◆ **Prompt**:
Before you write out the listing, remove the pictures; everything else stays exactly as it is.

◆ **Exercise data**:

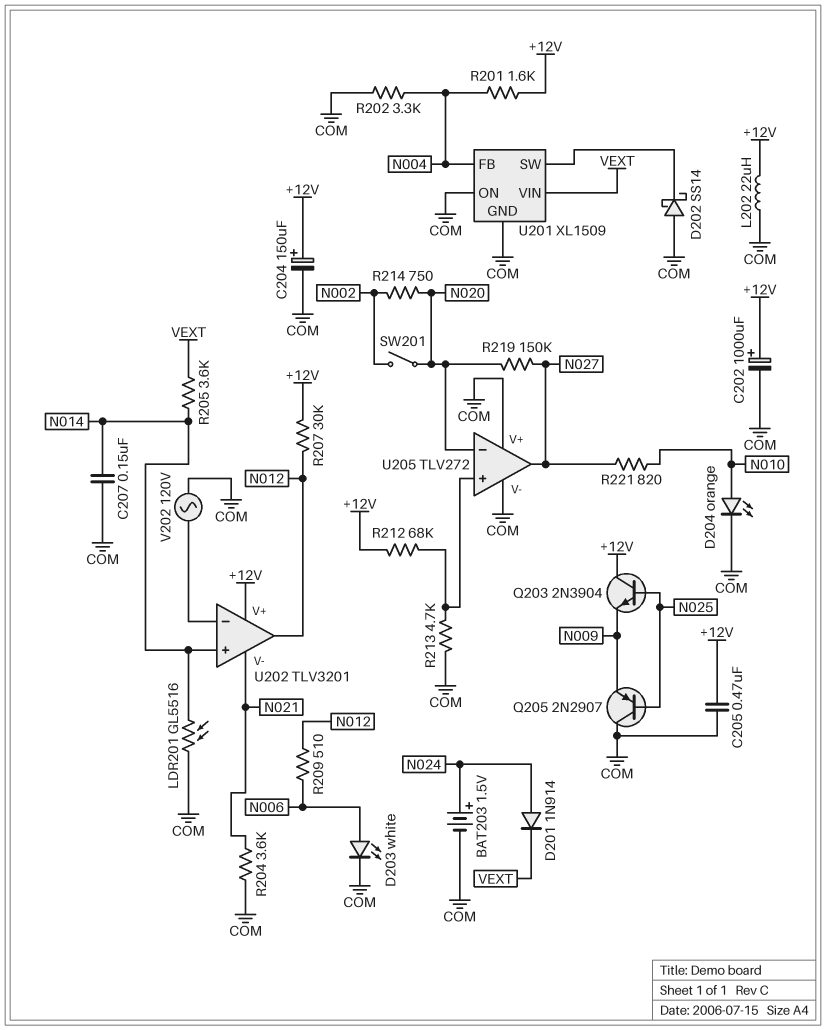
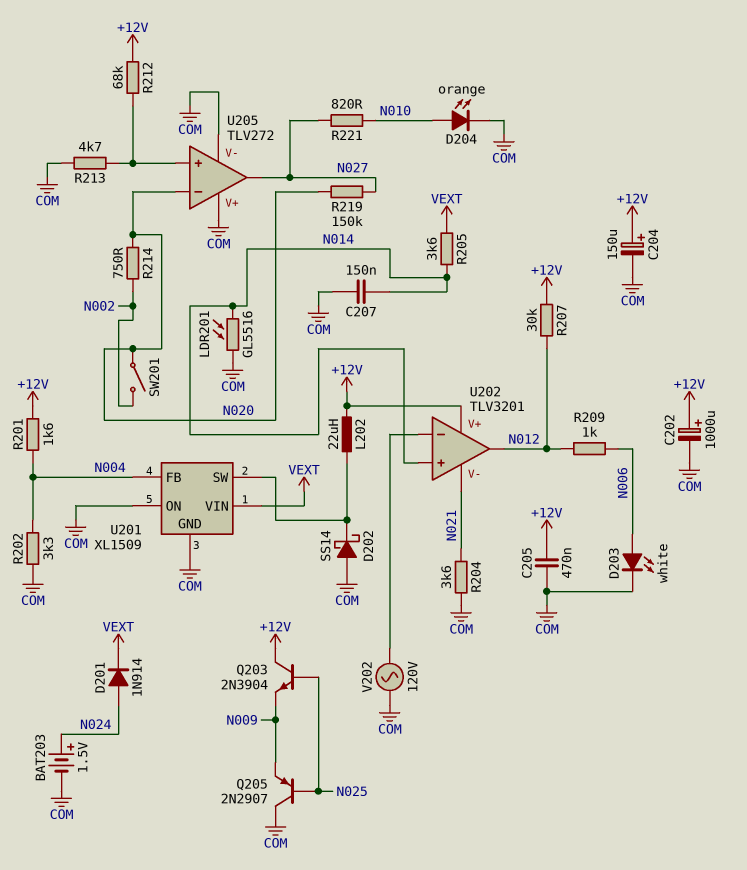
L202: 22uH (+12V, COM) -> 22uH (+12V, U201/SW)
R209: 510 (N006, N012) -> 1k (N006, N012)

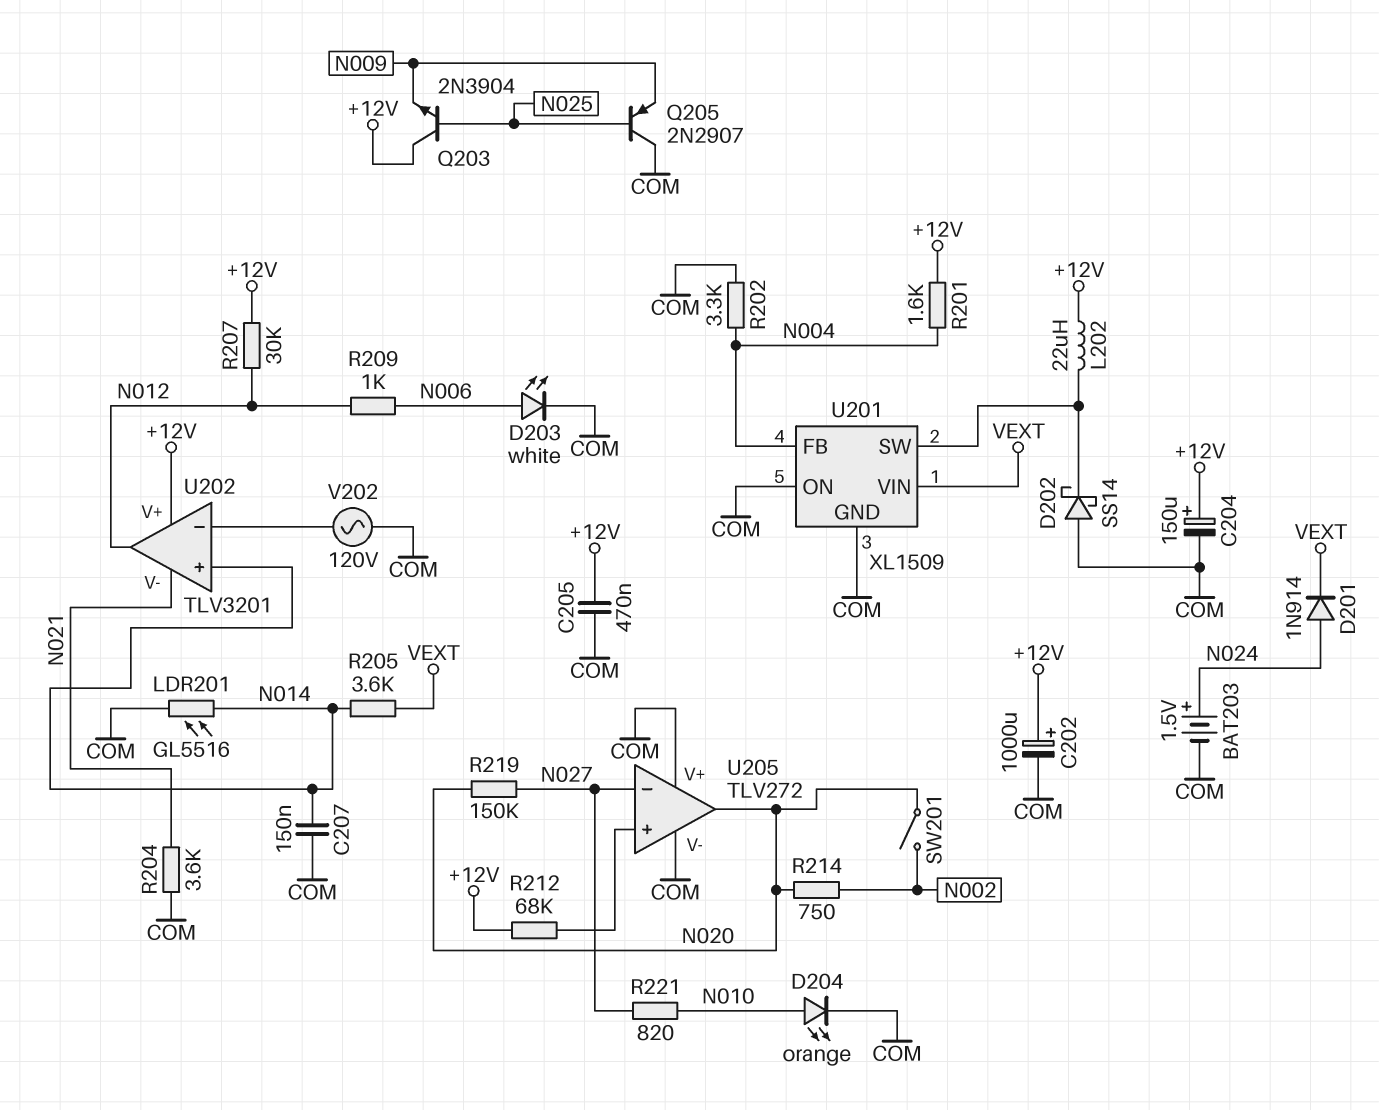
R213: 4.7k (COM, U205/in+) -> none
U205 pin in-: N020 -> N027
U205 pin out: N027 -> N020

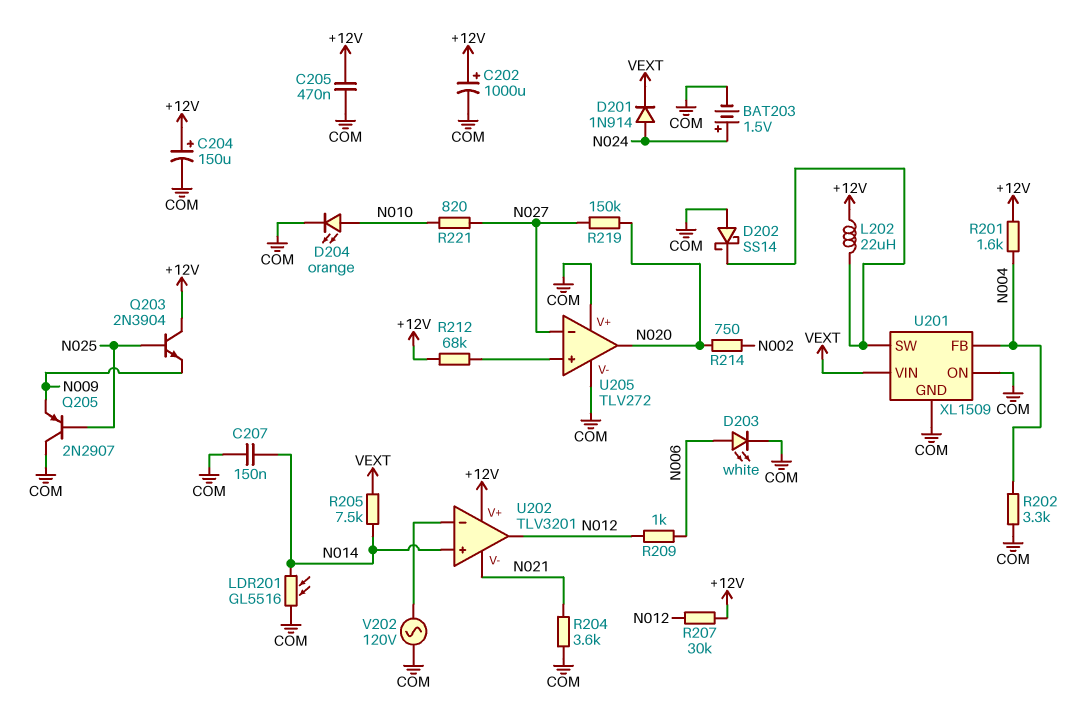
R205: 3.6k (N014, VEXT) -> 7.5k (N014, VEXT)
SW201: switch (N002, N020) -> none

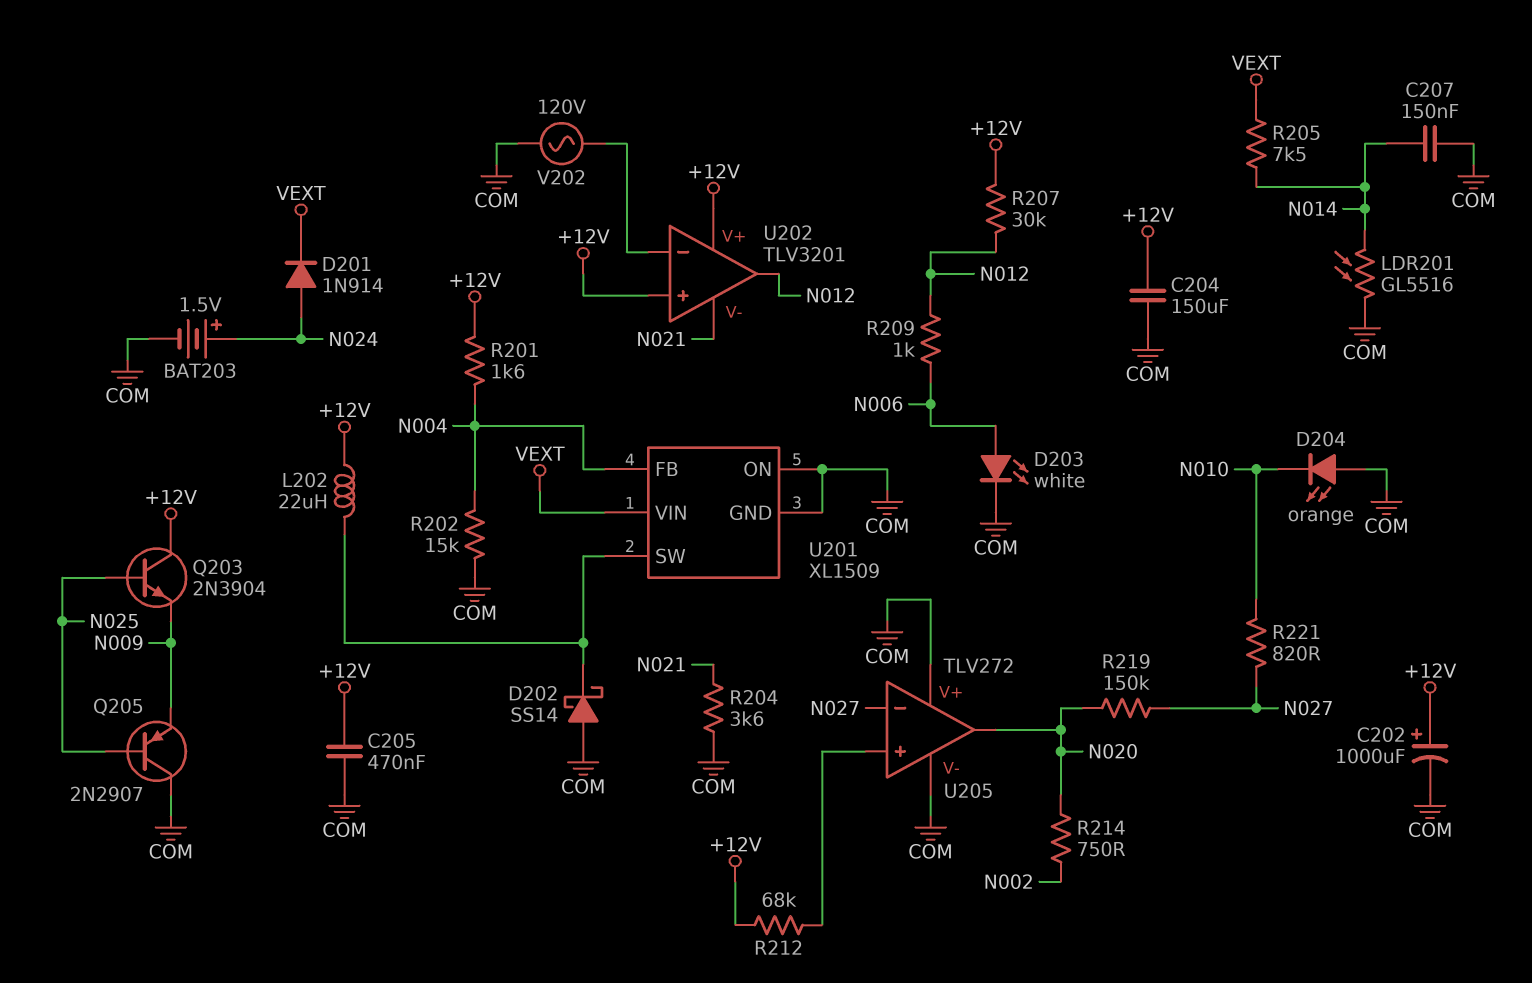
C204: 150uF (plus +12V, minus COM) -> 150uF (+12V, COM)
D204: LED orange (A N010, K COM) -> LED orange (A COM, K N010)
R202: 3.3k (COM, N004) -> 15k (COM, N004)
U202 pin in+: N014 -> +12V

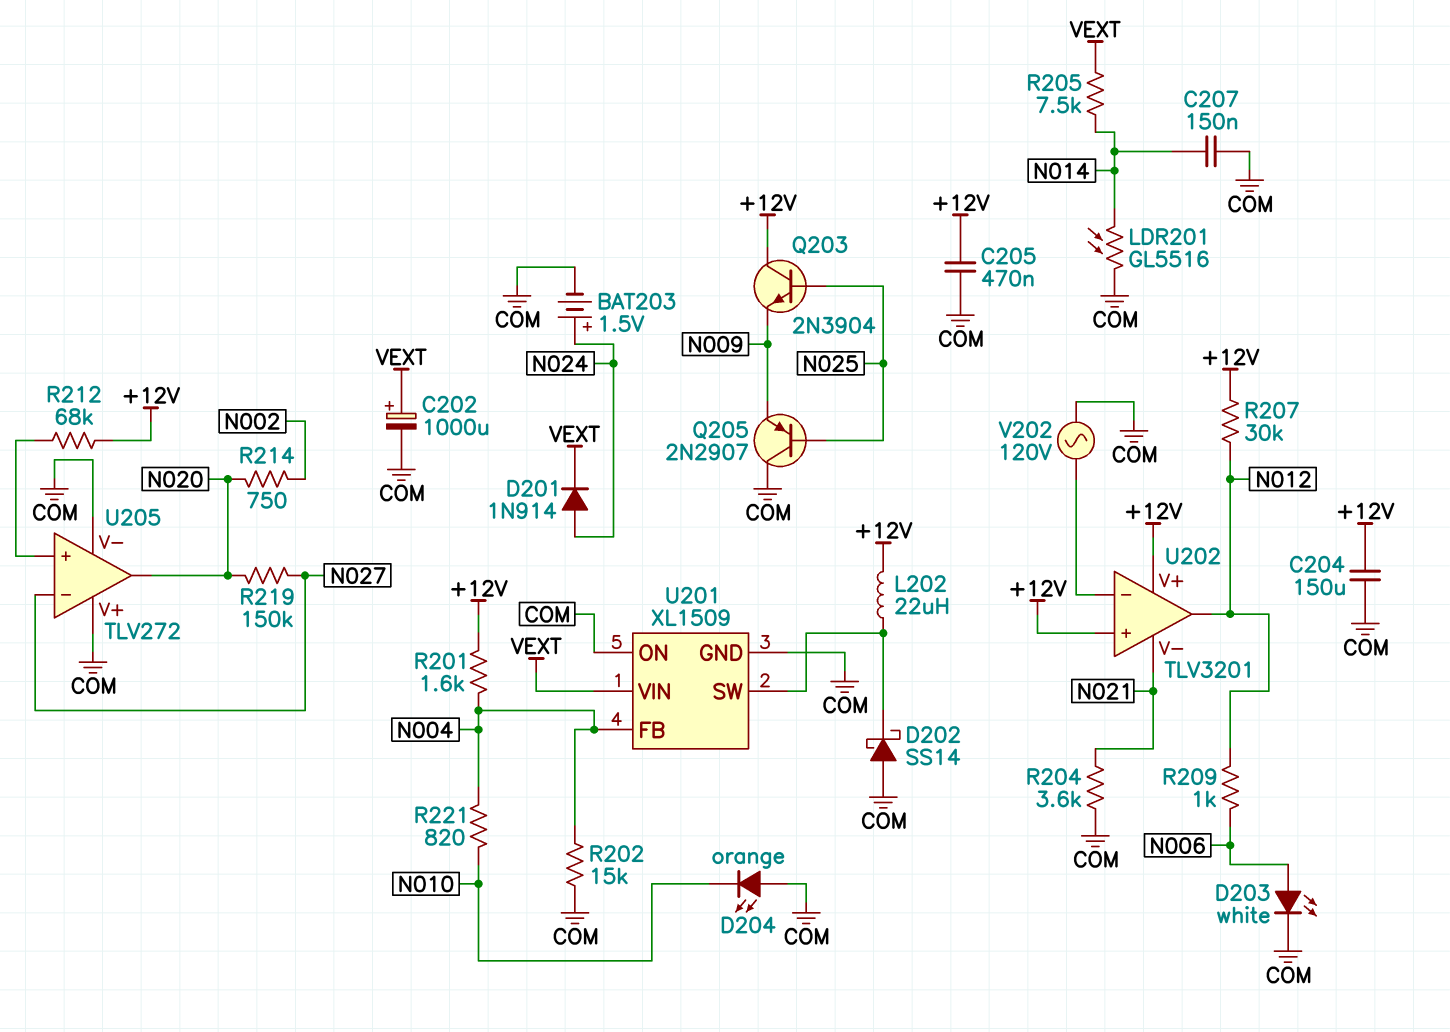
C202: 1000uF (plus +12V, minus COM) -> 1000uF (plus VEXT, minus COM)
R221: 820 (N010, N027) -> 820 (N004, N010)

◆ **Final answer**:
L202: 22uH (+12V, COM) -> 22uH (+12V, U201/SW)
R209: 510 (N006, N012) -> 1k (N006, N012)

R213: 4.7k (COM, U205/in+) -> none
U205 pin in-: N020 -> N027
U205 pin out: N027 -> N020

R205: 3.6k (N014, VEXT) -> 7.5k (N014, VEXT)
SW201: switch (N002, N020) -> none

C204: 150uF (plus +12V, minus COM) -> 150uF (+12V, COM)
D204: LED orange (A N010, K COM) -> LED orange (A COM, K N010)
R202: 3.3k (COM, N004) -> 15k (COM, N004)
U202 pin in+: N014 -> +12V

C202: 1000uF (plus +12V, minus COM) -> 1000uF (plus VEXT, minus COM)
R221: 820 (N010, N027) -> 820 (N004, N010)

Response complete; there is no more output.